What is expected >>
Scan the entries for the word "none" and report how many lines contain it, as a number with no other words.

--- Input records ---

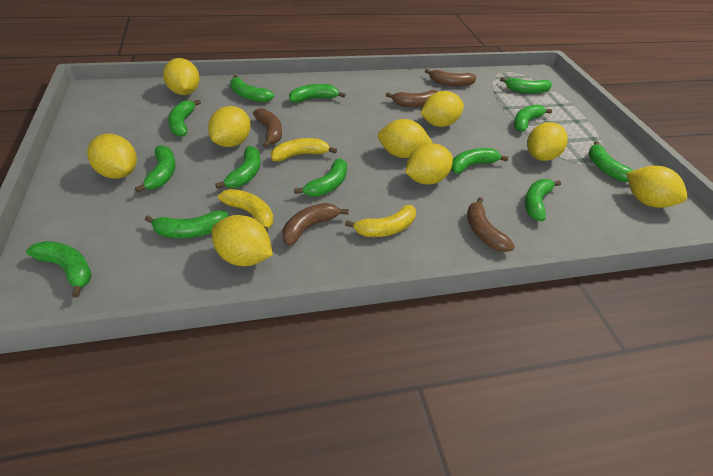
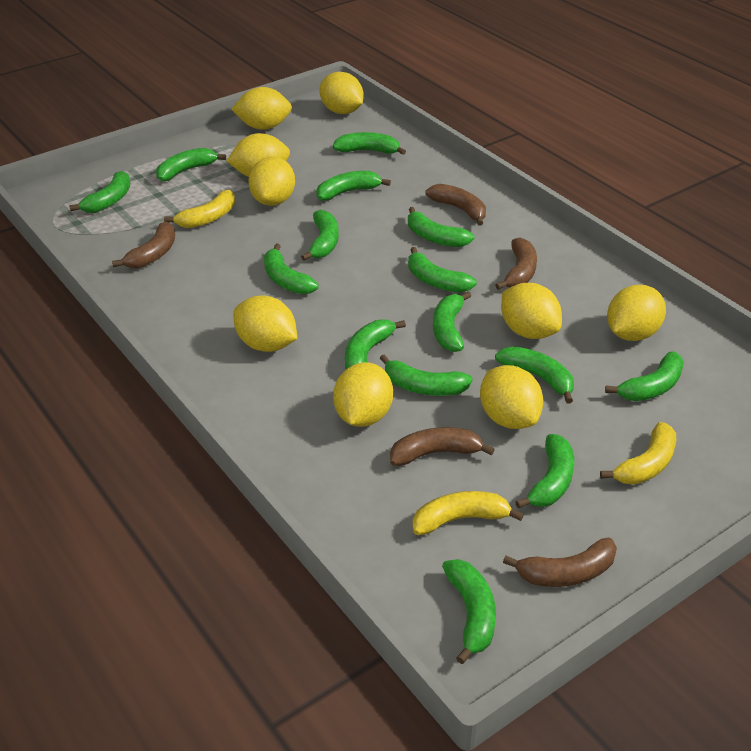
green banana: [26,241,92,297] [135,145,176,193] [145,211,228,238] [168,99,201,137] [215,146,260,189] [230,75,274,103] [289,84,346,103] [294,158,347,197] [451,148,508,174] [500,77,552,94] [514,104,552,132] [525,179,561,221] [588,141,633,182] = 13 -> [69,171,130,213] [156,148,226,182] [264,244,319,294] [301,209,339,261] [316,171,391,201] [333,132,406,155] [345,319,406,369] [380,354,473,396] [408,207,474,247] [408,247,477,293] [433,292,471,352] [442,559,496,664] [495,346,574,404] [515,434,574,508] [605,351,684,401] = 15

---
--- Input records ---

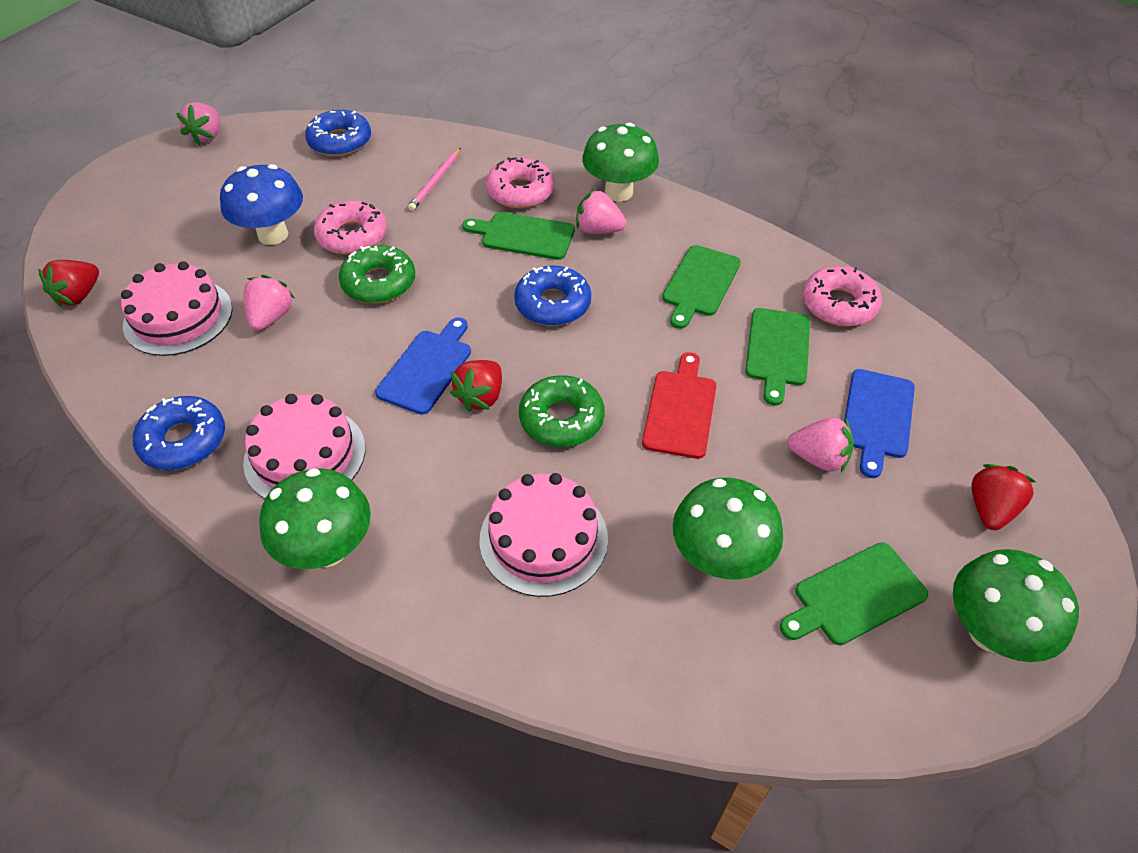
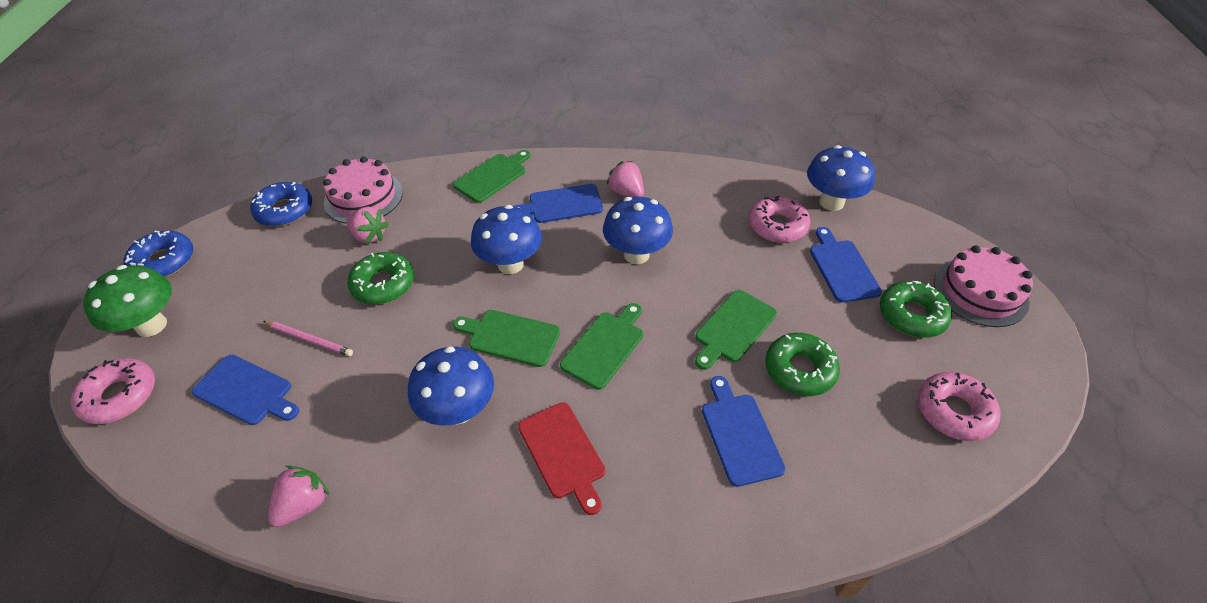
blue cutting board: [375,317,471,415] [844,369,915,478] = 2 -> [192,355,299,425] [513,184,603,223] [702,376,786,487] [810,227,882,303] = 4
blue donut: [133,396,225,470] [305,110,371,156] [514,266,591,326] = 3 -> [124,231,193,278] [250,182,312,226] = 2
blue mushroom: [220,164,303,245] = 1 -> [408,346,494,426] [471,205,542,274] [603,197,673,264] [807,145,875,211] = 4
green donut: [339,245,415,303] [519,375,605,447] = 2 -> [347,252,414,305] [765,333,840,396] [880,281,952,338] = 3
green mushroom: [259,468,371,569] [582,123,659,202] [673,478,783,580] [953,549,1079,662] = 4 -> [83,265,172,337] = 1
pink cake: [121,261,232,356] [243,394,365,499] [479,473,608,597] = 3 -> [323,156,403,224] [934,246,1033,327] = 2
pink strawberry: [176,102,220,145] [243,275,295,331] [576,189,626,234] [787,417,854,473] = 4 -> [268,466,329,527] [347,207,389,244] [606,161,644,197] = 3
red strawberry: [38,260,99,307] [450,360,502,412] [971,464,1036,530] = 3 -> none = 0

---
--- Input records ---

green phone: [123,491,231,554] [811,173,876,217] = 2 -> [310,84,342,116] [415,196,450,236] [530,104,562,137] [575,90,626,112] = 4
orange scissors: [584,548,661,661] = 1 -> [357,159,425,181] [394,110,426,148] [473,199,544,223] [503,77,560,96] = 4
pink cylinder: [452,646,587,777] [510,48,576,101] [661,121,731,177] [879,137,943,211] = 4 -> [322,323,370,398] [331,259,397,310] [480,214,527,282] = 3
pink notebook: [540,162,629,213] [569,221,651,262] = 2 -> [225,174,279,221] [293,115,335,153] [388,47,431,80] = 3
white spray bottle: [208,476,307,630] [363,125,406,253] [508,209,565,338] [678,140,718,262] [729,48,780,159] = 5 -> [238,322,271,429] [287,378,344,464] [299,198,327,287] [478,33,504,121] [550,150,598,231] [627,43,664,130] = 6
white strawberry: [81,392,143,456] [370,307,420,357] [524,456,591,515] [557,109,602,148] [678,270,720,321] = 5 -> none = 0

---

Answer to the problem >>
2